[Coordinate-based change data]
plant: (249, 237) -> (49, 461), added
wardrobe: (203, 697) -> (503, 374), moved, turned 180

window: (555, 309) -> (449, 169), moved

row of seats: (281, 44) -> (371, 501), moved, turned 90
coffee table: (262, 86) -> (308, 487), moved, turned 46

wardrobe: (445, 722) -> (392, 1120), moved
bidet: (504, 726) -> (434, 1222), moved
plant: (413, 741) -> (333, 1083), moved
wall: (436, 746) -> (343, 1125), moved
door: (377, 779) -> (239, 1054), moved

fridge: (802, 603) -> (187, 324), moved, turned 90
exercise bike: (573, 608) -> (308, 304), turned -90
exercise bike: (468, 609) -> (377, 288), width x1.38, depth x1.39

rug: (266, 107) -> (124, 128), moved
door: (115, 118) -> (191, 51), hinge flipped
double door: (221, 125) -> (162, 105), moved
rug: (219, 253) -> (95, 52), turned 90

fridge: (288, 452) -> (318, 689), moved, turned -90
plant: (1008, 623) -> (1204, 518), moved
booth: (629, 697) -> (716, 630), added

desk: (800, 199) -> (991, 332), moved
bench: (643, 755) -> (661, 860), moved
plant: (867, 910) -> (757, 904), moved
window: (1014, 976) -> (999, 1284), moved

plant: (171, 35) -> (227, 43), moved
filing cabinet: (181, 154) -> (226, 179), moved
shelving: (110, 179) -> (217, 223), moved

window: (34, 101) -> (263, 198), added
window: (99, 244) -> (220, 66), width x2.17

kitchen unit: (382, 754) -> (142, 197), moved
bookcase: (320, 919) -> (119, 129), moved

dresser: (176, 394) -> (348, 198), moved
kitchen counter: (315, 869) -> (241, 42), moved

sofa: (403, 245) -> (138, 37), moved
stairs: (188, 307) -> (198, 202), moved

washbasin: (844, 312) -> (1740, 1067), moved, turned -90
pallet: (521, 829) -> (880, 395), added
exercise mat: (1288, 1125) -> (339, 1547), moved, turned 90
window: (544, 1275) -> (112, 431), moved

*ACTION ITEM*: Repeat exactly the lines above, starting with the line that contains "plant: (413, 741) -> (333, 1083), moved" and ending with the last line, both included, and nothing else.

*ANSWER SECTION*:
plant: (413, 741) -> (333, 1083), moved
wall: (436, 746) -> (343, 1125), moved
door: (377, 779) -> (239, 1054), moved

fridge: (802, 603) -> (187, 324), moved, turned 90
exercise bike: (573, 608) -> (308, 304), turned -90
exercise bike: (468, 609) -> (377, 288), width x1.38, depth x1.39

rug: (266, 107) -> (124, 128), moved
door: (115, 118) -> (191, 51), hinge flipped
double door: (221, 125) -> (162, 105), moved
rug: (219, 253) -> (95, 52), turned 90

fridge: (288, 452) -> (318, 689), moved, turned -90
plant: (1008, 623) -> (1204, 518), moved
booth: (629, 697) -> (716, 630), added

desk: (800, 199) -> (991, 332), moved
bench: (643, 755) -> (661, 860), moved
plant: (867, 910) -> (757, 904), moved
window: (1014, 976) -> (999, 1284), moved

plant: (171, 35) -> (227, 43), moved
filing cabinet: (181, 154) -> (226, 179), moved
shelving: (110, 179) -> (217, 223), moved

window: (34, 101) -> (263, 198), added
window: (99, 244) -> (220, 66), width x2.17

kitchen unit: (382, 754) -> (142, 197), moved
bookcase: (320, 919) -> (119, 129), moved

dresser: (176, 394) -> (348, 198), moved
kitchen counter: (315, 869) -> (241, 42), moved

sofa: (403, 245) -> (138, 37), moved
stairs: (188, 307) -> (198, 202), moved

washbasin: (844, 312) -> (1740, 1067), moved, turned -90
pallet: (521, 829) -> (880, 395), added
exercise mat: (1288, 1125) -> (339, 1547), moved, turned 90
window: (544, 1275) -> (112, 431), moved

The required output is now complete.